WORK INSTRUCTIONS :: Starting at the first line of the data and ending at the line with "none -> red brush [441,516,518,576]", copy each line exactly. Include both of those lines, but no pictures.
::::::::::
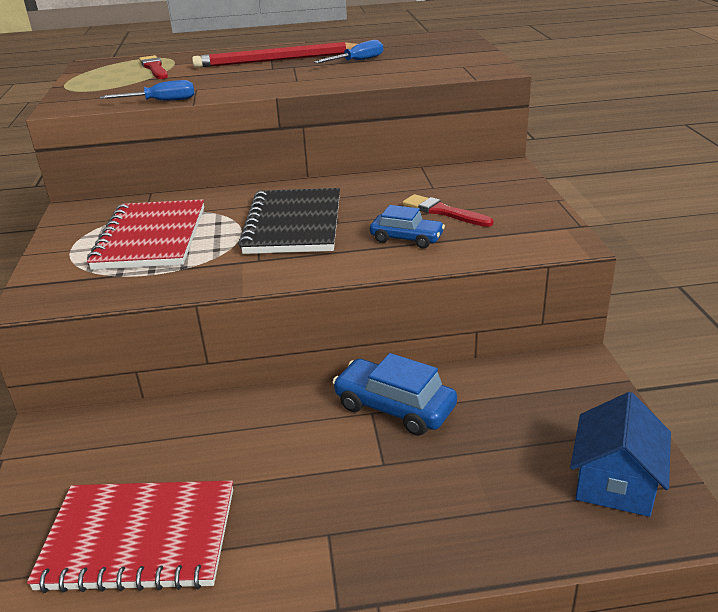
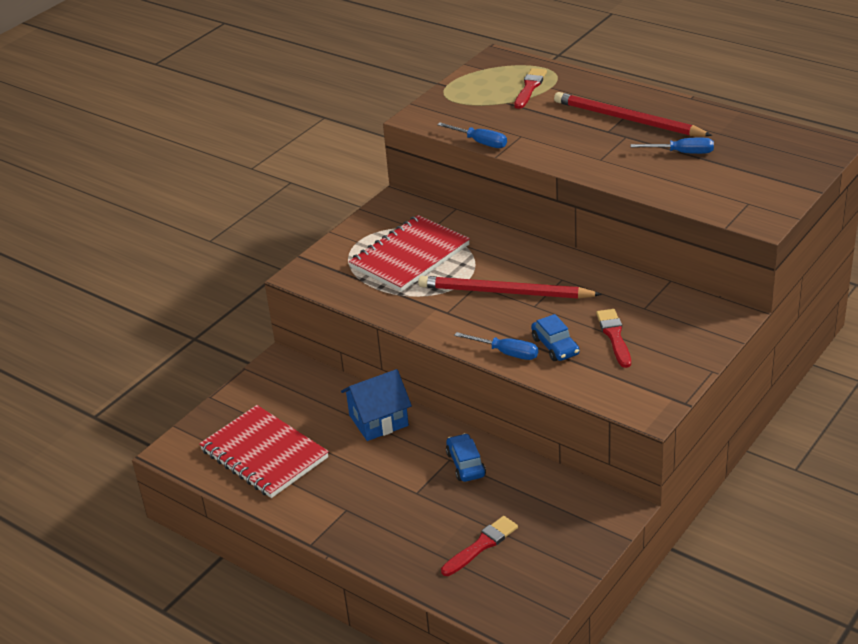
camera: 45 degrees right, 5 degrees up
black notebook [238,188,340,254] -> red pencil [418,276,602,299]
blue car [333,353,457,436] -> blue car [446,433,486,482], size x0.65
blue house [570,392,671,517] -> blue house moved to [341,369,412,441]
none -> red brush [441,516,518,576]
none -> blue screwdriver [454,332,538,360]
::::::::::
RESULT OF THIS TASK ::
camera: 45 degrees right, 5 degrees up
black notebook [238,188,340,254] -> red pencil [418,276,602,299]
blue car [333,353,457,436] -> blue car [446,433,486,482], size x0.65
blue house [570,392,671,517] -> blue house moved to [341,369,412,441]
none -> red brush [441,516,518,576]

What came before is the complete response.